**Required work:** Copy out nothing but the line containing "none -> black tile B4 level 3" and the lines that follow it to the end of the entries, exactly as they stand.

**Data:**
--- --- ---

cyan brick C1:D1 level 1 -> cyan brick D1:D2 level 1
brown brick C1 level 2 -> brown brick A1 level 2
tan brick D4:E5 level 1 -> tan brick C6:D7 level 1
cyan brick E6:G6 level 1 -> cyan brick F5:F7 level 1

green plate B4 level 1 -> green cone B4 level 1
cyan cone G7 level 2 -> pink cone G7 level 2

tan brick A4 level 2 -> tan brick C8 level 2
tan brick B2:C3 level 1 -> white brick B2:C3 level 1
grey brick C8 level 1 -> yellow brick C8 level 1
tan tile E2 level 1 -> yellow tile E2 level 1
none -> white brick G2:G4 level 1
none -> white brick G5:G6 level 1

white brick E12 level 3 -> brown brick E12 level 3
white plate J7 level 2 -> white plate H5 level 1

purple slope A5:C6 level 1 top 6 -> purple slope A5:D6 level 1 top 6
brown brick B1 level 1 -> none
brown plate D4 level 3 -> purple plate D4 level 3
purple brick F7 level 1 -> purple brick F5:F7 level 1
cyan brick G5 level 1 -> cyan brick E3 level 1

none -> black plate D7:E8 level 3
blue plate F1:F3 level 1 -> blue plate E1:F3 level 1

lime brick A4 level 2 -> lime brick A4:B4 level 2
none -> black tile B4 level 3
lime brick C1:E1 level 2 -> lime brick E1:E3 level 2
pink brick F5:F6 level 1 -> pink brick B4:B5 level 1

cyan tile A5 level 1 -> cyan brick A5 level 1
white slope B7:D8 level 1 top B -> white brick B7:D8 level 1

--- --- ---

**Expected output:**
none -> black tile B4 level 3
lime brick C1:E1 level 2 -> lime brick E1:E3 level 2
pink brick F5:F6 level 1 -> pink brick B4:B5 level 1

cyan tile A5 level 1 -> cyan brick A5 level 1
white slope B7:D8 level 1 top B -> white brick B7:D8 level 1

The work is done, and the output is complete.